# [What to produce]
Omitting the pictures, print every line below exactly as it stands.

Supplied material Block Start

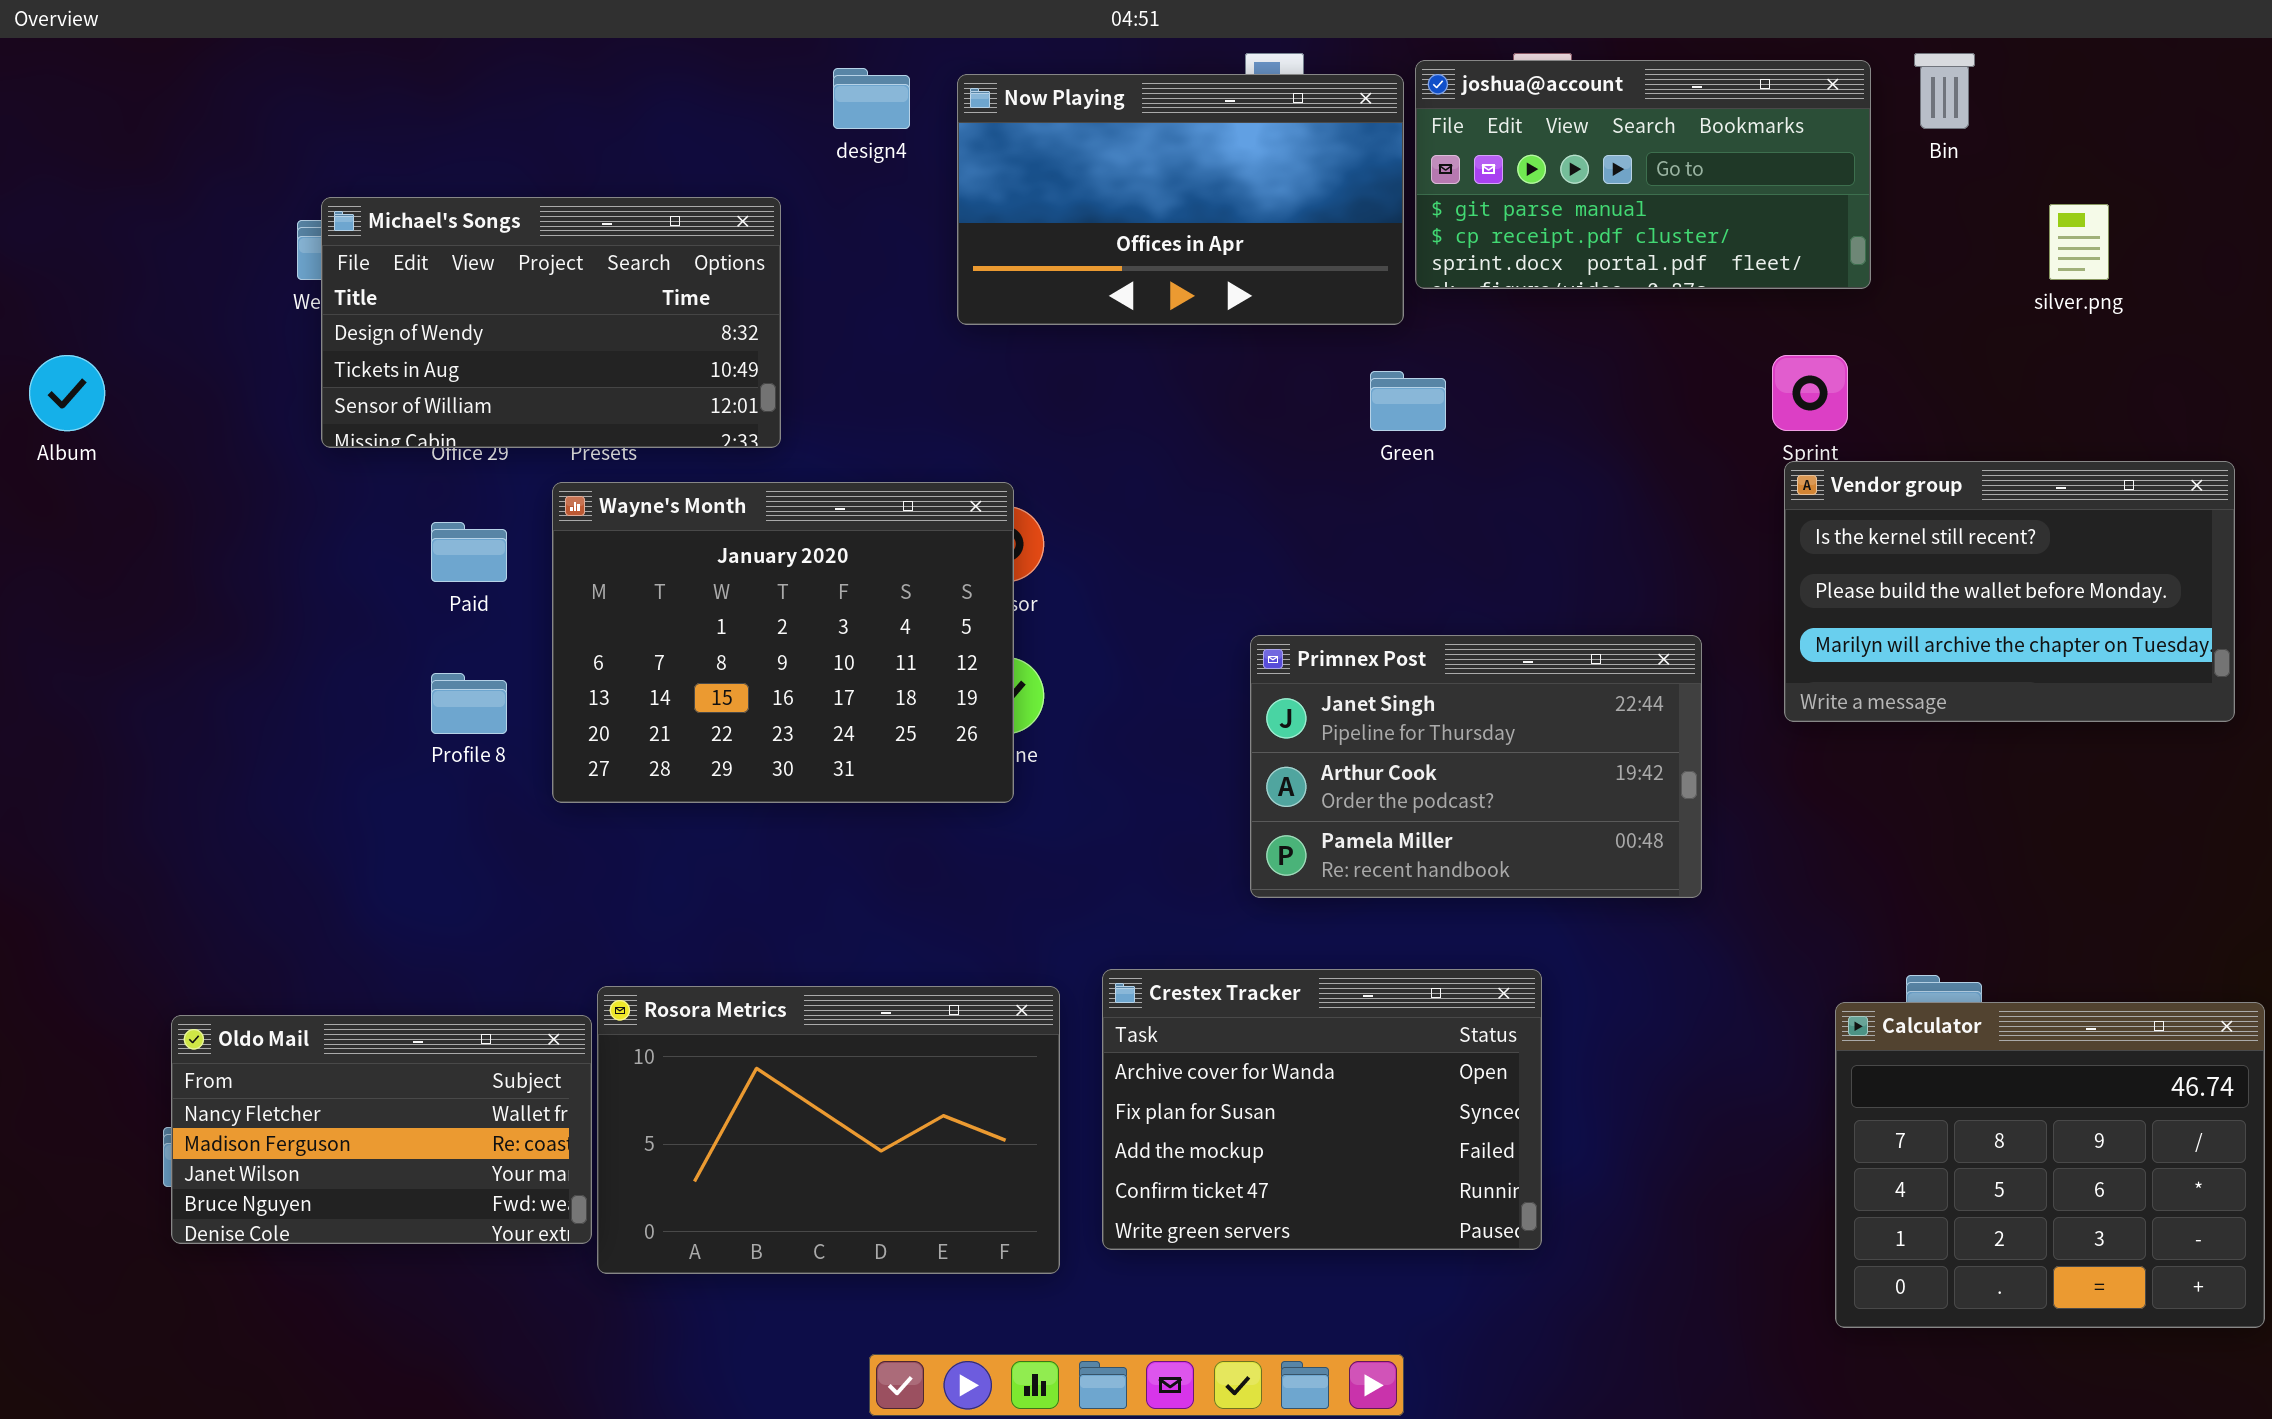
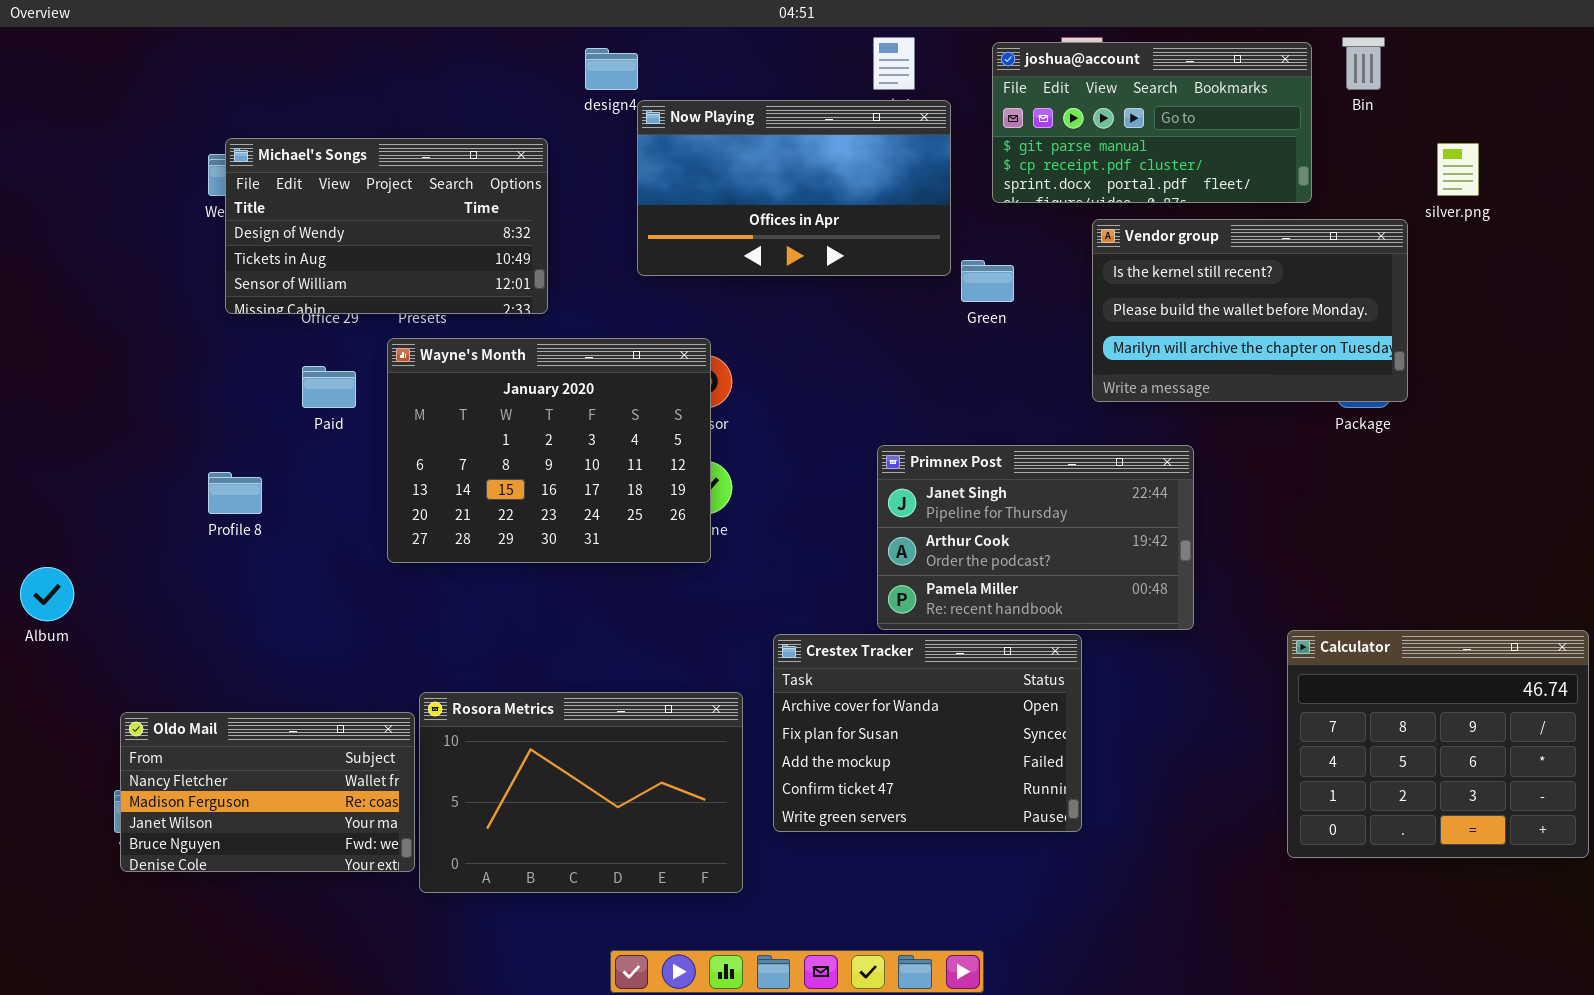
Now Playing: [957,74,1404,325] -> [637,100,951,276], moved
Album: [29,355,105,431] -> [20,567,74,621], moved
Vendor group: [1784,461,2235,722] -> [1092,219,1408,402], moved
Profile 8: [431,673,507,734] -> [208,472,262,514], moved
Crestex Tracker: [1102,969,1542,1250] -> [773,634,1082,832], moved
Calculator: [1835,1002,2265,1328] -> [1287,630,1589,858], moved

Supplied material Block End

# [Completed exercise]
Now Playing: [957,74,1404,325] -> [637,100,951,276], moved
Album: [29,355,105,431] -> [20,567,74,621], moved
Vendor group: [1784,461,2235,722] -> [1092,219,1408,402], moved
Profile 8: [431,673,507,734] -> [208,472,262,514], moved
Crestex Tracker: [1102,969,1542,1250] -> [773,634,1082,832], moved
Calculator: [1835,1002,2265,1328] -> [1287,630,1589,858], moved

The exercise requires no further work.